◆ **EXERCISE MATERIALS**
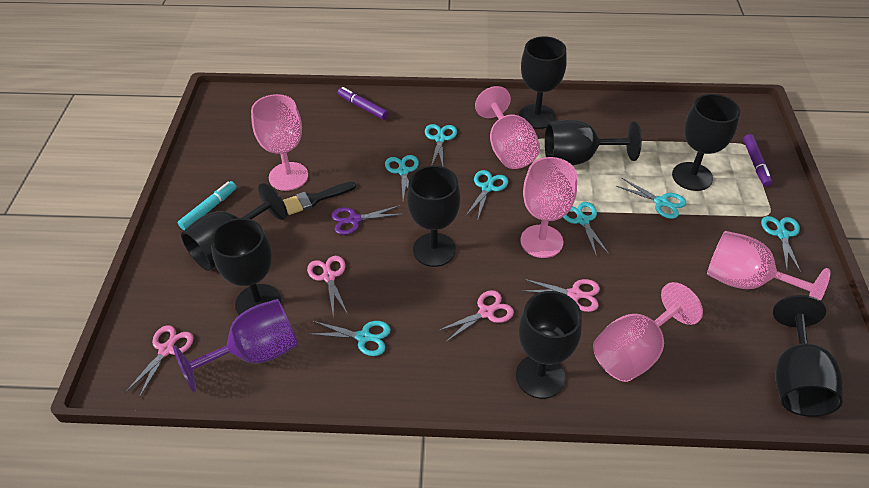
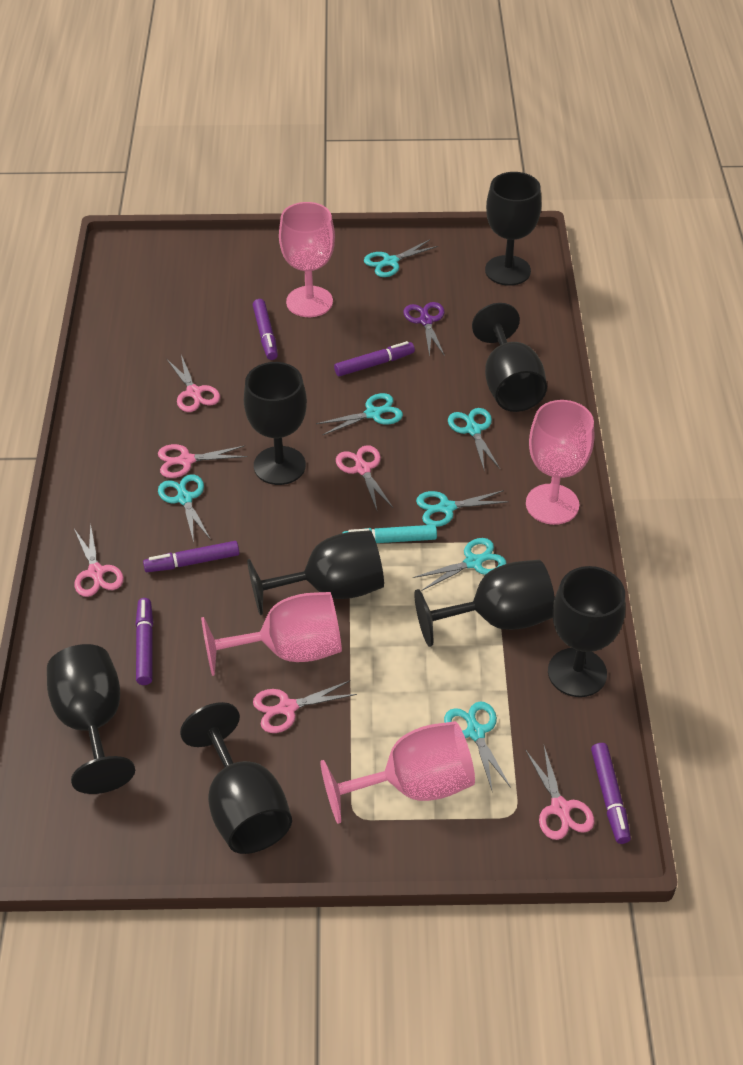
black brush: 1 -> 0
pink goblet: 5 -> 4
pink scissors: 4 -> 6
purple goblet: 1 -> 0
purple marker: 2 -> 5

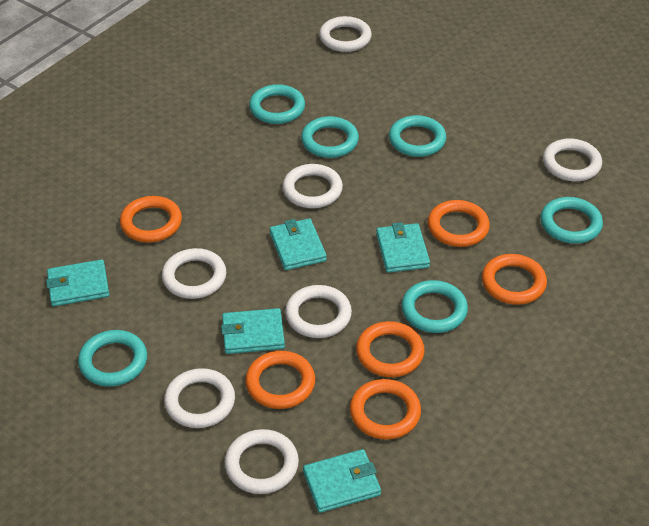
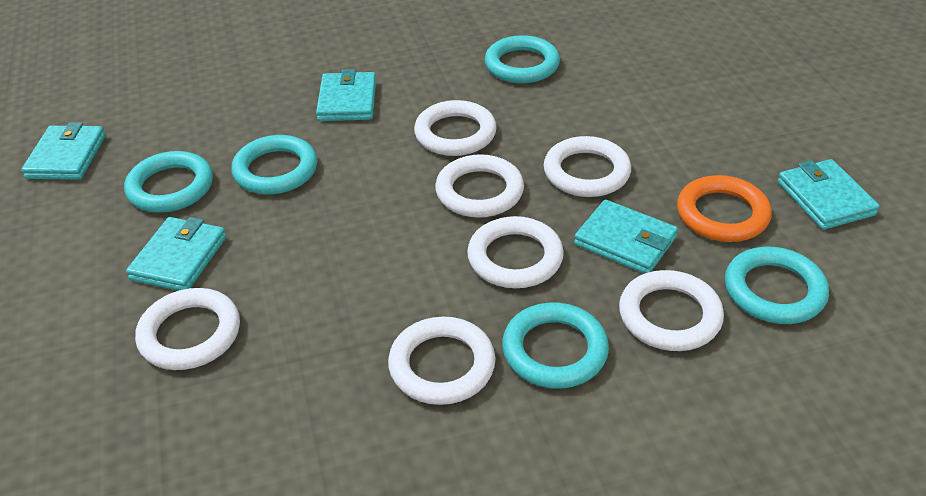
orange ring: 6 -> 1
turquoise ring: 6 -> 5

◆ **YOUR INSTRUCTIONS**
Start at the first line and set down all of the data exactly, passing over the pictures.

◆ **RESPONSE AREA**
black brush: 1 -> 0
pink goblet: 5 -> 4
pink scissors: 4 -> 6
purple goblet: 1 -> 0
purple marker: 2 -> 5

orange ring: 6 -> 1
turquoise ring: 6 -> 5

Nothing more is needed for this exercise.